Nothing but the exact text of the entries should appear in your answer; pictures stay out.

****************

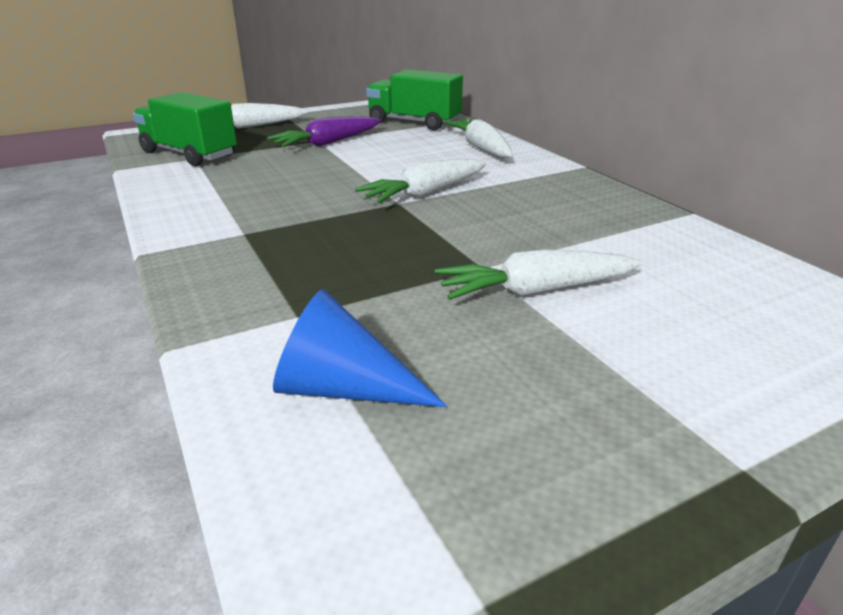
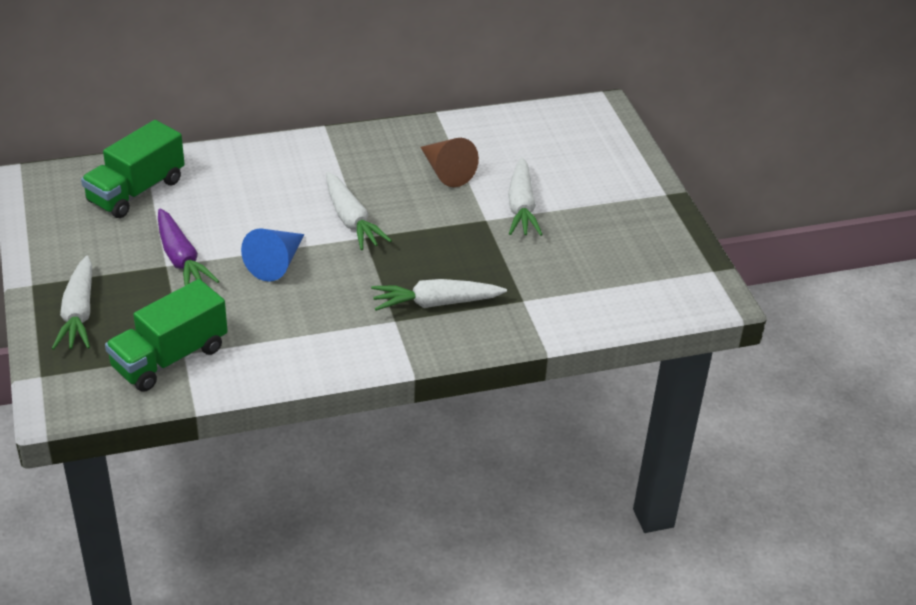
camera: 80 degrees left, 10 degrees up
(344, 388) = (596, 289): blue cone -> blue cone (276, 263)
(481, 148) = (250, 167): white carrot -> white carrot (436, 303)
(568, 230) = (446, 171): none -> brown cone

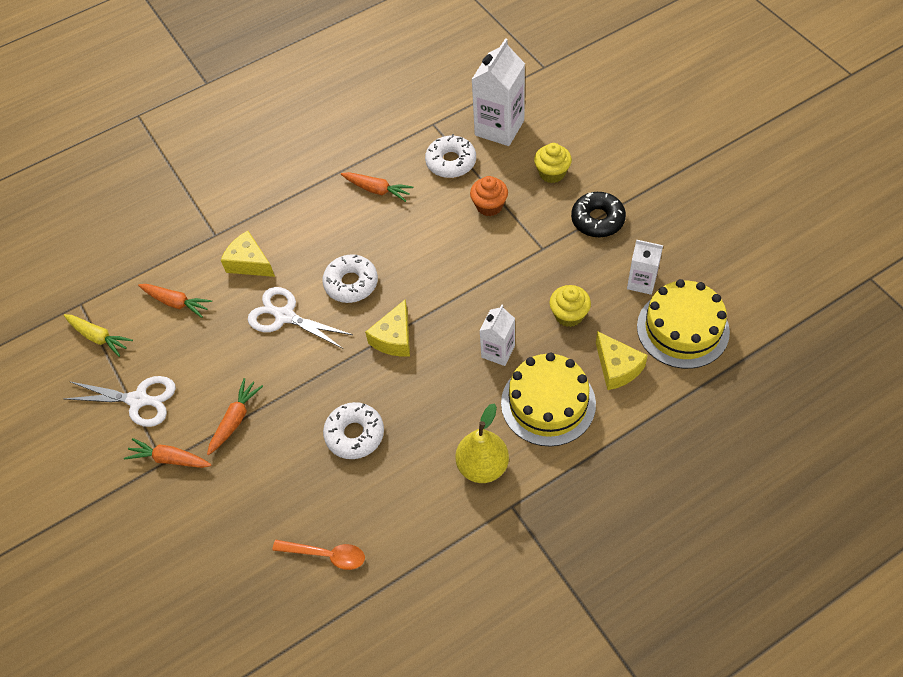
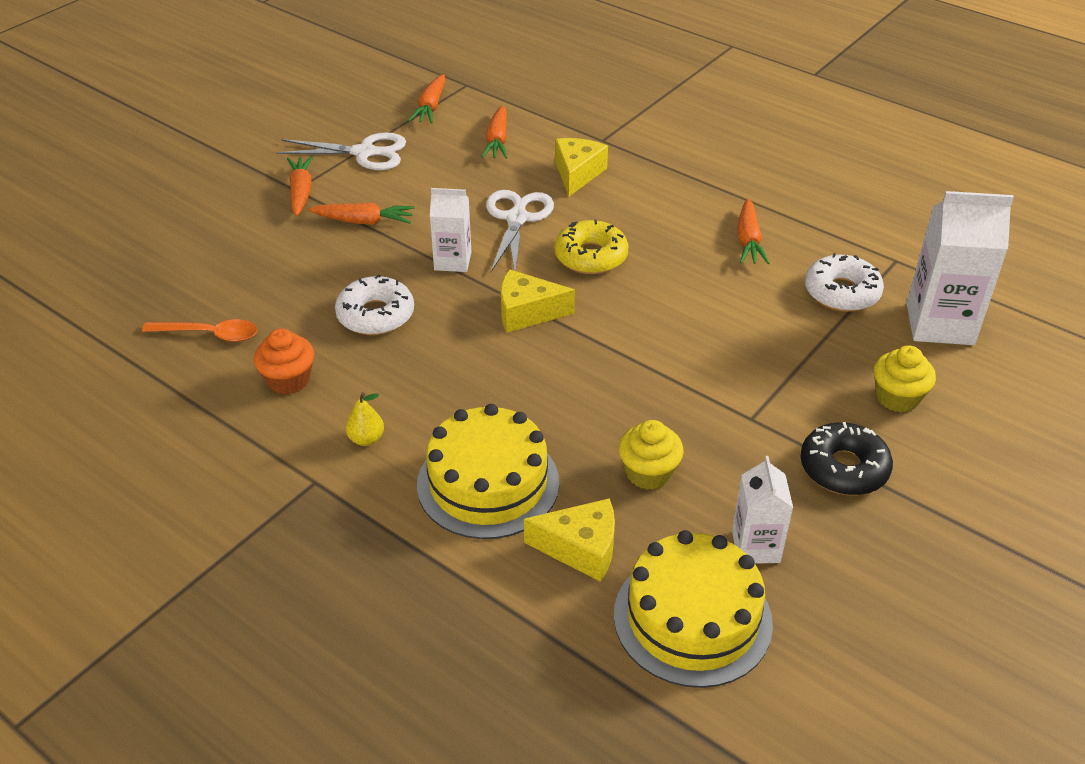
camera: 65 degrees right, 15 degrees down
(99, 337) = (430, 107): yellow carrot -> orange carrot
(139, 400) = (365, 153): white scissors -> white scissors turned 75 degrees counterclockwise
(326, 555) = (210, 334): orange spoon -> orange spoon turned 75 degrees counterclockwise
(351, 283) = (591, 256): white donut -> yellow donut
(482, 466) = (366, 439): yellow pear -> yellow pear, size x0.51
(489, 206) = (791, 347): orange cupcake -> orange cupcake (288, 380)
(498, 351) = (550, 412): white carton -> white carton (452, 261)
(617, 368) = (581, 548): yellow cheese -> yellow cheese turned 120 degrees counterclockwise

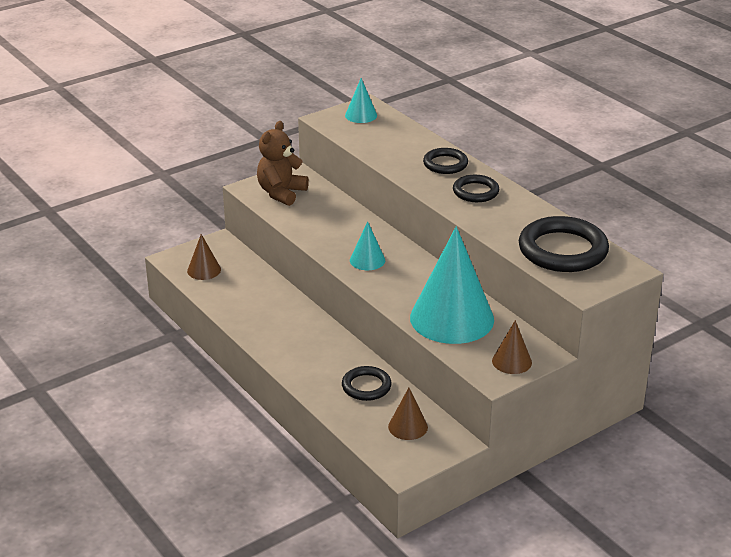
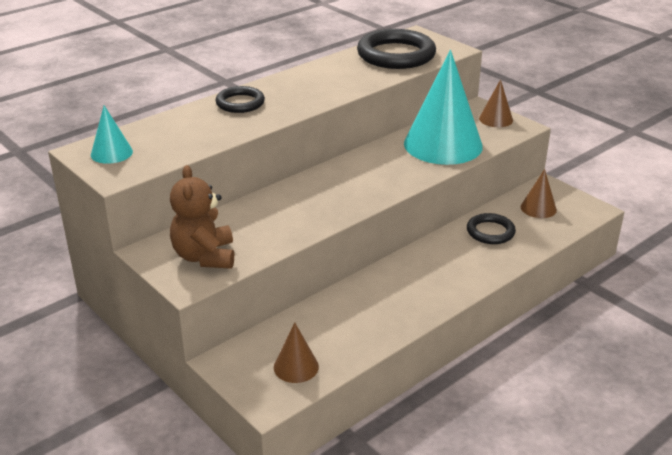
camera: 95 degrees left, 0 degrees up
(281, 193) = (205, 257): brown teddy bear -> brown teddy bear turned 60 degrees clockwise
(367, 260) = (352, 190): turquoise cone -> none
(475, 192) = (298, 88): black ring -> none

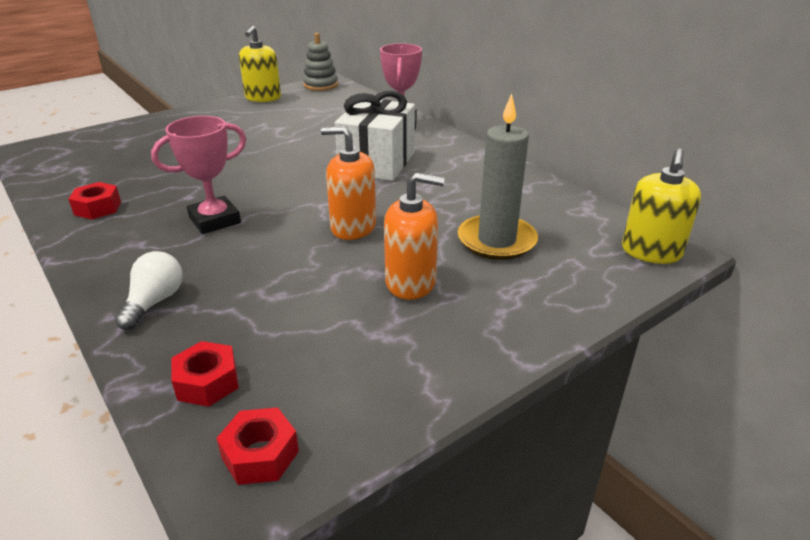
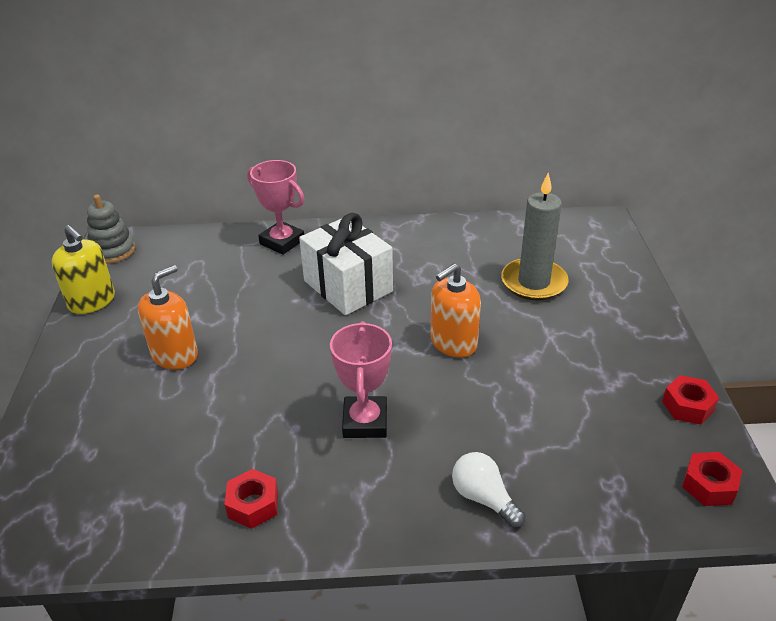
camera: 55 degrees left, 5 degrees up
(207, 382) = (617, 492): red nut -> red nut (687, 406)
(411, 282) = (558, 345): orange soap dispenser -> orange soap dispenser (175, 355)
(651, 252) = (598, 229): yellow soap dispenser -> none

****************

## FINISHED TASK
camera: 80 degrees left, 10 degrees up
(344, 388) = (596, 289): blue cone -> blue cone (276, 263)
(481, 148) = (250, 167): white carrot -> white carrot (436, 303)
(568, 230) = (446, 171): none -> brown cone

camera: 65 degrees right, 15 degrees down
(99, 337) = (430, 107): yellow carrot -> orange carrot
(139, 400) = (365, 153): white scissors -> white scissors turned 75 degrees counterclockwise
(326, 555) = (210, 334): orange spoon -> orange spoon turned 75 degrees counterclockwise
(351, 283) = (591, 256): white donut -> yellow donut
(482, 466) = (366, 439): yellow pear -> yellow pear, size x0.51
(489, 206) = (791, 347): orange cupcake -> orange cupcake (288, 380)
(498, 351) = (550, 412): white carton -> white carton (452, 261)
(617, 368) = (581, 548): yellow cheese -> yellow cheese turned 120 degrees counterclockwise

camera: 95 degrees left, 0 degrees up
(281, 193) = (205, 257): brown teddy bear -> brown teddy bear turned 60 degrees clockwise
(367, 260) = (352, 190): turquoise cone -> none
(475, 192) = (298, 88): black ring -> none

camera: 55 degrees left, 5 degrees up
(207, 382) = (617, 492): red nut -> red nut (687, 406)
(411, 282) = (558, 345): orange soap dispenser -> orange soap dispenser (175, 355)
(651, 252) = (598, 229): yellow soap dispenser -> none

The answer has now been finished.